Working data START
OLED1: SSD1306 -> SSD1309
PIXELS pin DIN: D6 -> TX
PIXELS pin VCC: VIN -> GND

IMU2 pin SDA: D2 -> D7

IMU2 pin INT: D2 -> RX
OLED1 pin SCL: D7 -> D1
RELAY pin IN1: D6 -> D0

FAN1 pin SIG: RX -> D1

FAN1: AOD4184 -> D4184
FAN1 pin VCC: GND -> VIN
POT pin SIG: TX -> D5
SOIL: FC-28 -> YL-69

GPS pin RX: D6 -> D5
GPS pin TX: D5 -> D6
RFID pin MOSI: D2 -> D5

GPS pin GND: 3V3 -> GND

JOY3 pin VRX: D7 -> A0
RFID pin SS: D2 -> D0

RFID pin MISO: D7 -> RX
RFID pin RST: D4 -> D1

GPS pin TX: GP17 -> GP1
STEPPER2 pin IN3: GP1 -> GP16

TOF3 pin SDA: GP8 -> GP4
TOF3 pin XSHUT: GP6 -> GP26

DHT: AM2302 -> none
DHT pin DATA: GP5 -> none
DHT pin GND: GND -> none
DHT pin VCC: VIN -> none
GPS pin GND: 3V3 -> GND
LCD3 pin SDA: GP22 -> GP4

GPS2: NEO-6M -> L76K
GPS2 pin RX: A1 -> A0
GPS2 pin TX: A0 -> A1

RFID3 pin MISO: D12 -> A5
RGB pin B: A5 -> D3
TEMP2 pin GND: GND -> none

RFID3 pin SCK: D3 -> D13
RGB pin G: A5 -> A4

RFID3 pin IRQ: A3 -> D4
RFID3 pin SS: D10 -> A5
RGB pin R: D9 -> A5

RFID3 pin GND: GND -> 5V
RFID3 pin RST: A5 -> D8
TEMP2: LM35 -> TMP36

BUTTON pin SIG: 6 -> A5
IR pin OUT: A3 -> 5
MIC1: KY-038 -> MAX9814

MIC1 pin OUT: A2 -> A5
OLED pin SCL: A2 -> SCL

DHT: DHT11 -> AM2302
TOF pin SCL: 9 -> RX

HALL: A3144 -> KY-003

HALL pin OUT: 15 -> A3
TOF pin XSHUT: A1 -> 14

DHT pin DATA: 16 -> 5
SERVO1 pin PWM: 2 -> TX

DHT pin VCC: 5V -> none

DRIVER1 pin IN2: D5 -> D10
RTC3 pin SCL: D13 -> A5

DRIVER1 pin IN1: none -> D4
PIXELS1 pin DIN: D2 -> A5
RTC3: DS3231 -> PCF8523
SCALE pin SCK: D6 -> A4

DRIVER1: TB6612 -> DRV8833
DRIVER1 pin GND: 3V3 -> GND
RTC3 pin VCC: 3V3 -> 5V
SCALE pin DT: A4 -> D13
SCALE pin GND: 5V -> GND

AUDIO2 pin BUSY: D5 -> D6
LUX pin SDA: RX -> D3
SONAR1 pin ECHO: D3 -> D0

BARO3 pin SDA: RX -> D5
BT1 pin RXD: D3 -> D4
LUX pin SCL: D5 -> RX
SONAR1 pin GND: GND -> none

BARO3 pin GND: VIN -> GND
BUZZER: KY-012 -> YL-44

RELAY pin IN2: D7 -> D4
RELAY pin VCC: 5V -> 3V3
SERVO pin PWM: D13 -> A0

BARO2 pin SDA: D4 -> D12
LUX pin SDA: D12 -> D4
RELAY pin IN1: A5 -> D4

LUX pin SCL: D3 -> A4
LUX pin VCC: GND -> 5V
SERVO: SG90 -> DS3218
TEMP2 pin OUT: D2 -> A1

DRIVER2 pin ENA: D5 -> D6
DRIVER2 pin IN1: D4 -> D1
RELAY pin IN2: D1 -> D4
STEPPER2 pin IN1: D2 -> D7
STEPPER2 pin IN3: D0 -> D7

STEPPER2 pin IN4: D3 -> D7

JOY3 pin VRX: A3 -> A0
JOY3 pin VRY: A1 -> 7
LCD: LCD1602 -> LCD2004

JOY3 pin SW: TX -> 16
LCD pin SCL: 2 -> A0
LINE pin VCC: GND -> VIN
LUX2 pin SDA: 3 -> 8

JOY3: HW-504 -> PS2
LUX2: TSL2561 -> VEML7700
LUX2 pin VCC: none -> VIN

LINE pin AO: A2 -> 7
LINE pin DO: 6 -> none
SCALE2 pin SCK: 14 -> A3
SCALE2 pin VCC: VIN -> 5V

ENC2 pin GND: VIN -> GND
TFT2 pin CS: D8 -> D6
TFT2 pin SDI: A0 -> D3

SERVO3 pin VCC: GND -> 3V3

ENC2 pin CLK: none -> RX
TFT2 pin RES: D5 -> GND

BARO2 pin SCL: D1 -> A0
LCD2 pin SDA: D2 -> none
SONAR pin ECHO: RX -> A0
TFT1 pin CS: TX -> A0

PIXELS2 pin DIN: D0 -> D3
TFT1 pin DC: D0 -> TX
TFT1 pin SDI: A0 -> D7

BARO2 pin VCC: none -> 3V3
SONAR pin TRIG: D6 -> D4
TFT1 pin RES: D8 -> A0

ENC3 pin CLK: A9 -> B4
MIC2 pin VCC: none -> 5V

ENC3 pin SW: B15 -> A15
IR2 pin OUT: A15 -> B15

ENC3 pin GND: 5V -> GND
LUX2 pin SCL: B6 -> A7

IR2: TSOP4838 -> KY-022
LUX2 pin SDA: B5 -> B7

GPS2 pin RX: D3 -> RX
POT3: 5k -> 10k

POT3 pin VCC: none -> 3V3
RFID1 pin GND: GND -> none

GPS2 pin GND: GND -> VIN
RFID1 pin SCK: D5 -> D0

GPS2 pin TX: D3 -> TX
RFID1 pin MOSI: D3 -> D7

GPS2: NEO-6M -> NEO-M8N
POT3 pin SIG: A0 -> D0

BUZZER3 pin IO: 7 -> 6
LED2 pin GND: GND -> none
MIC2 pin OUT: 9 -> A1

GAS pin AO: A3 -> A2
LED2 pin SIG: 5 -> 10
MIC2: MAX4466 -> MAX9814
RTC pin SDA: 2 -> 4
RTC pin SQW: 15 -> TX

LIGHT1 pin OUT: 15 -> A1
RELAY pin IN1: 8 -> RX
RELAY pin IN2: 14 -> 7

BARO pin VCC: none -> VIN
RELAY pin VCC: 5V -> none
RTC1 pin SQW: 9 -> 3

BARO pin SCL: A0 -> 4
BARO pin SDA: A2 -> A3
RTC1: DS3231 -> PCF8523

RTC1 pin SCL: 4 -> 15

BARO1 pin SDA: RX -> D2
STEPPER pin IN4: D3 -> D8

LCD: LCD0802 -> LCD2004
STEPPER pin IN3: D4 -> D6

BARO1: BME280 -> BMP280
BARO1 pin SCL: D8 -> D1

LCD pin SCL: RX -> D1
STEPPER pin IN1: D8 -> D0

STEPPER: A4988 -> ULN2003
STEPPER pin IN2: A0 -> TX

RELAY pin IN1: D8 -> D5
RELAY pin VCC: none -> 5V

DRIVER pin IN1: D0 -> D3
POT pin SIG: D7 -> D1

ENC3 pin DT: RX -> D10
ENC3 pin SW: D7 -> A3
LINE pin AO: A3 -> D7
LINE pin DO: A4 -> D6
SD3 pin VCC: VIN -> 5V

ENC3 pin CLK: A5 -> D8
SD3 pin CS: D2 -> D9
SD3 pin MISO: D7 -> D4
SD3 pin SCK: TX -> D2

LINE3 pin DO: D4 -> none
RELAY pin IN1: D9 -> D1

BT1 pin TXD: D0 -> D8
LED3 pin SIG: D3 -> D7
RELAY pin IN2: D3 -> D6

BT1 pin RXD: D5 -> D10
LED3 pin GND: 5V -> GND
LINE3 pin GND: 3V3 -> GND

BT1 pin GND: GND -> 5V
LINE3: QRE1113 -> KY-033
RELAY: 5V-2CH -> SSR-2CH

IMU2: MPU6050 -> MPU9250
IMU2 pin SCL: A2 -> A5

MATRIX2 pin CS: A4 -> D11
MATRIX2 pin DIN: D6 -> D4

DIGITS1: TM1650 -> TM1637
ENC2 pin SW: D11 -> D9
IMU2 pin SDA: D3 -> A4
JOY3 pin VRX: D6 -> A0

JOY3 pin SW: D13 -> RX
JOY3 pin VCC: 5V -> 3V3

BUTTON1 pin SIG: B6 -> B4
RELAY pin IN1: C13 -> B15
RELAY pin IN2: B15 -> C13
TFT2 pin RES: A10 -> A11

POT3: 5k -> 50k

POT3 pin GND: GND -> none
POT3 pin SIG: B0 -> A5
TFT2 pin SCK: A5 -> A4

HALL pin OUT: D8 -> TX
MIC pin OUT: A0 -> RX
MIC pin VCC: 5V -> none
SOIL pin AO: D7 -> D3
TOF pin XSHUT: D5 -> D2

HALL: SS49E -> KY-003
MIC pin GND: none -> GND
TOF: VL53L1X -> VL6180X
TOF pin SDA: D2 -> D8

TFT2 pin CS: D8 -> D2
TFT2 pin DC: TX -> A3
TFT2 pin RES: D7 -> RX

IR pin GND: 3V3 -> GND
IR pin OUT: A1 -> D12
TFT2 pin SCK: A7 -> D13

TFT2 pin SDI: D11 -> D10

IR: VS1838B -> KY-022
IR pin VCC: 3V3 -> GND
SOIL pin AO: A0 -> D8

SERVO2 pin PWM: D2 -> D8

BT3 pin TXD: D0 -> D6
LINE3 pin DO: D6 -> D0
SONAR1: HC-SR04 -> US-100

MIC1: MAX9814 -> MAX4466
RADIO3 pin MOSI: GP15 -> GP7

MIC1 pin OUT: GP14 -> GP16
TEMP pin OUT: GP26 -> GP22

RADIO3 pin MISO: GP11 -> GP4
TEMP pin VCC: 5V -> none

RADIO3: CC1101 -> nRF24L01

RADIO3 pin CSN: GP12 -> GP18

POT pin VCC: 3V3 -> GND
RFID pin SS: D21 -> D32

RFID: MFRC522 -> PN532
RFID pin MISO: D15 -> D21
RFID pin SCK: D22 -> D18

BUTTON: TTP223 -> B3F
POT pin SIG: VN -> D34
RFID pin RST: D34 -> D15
Working data END
Exercise aim:
Which lines belong in the answer? Exactly those from the first line of the entries through the line holding "SOIL: FC-28 -> YL-69", inclusive, copied unchanged.

Exercise output:
OLED1: SSD1306 -> SSD1309
PIXELS pin DIN: D6 -> TX
PIXELS pin VCC: VIN -> GND

IMU2 pin SDA: D2 -> D7

IMU2 pin INT: D2 -> RX
OLED1 pin SCL: D7 -> D1
RELAY pin IN1: D6 -> D0

FAN1 pin SIG: RX -> D1

FAN1: AOD4184 -> D4184
FAN1 pin VCC: GND -> VIN
POT pin SIG: TX -> D5
SOIL: FC-28 -> YL-69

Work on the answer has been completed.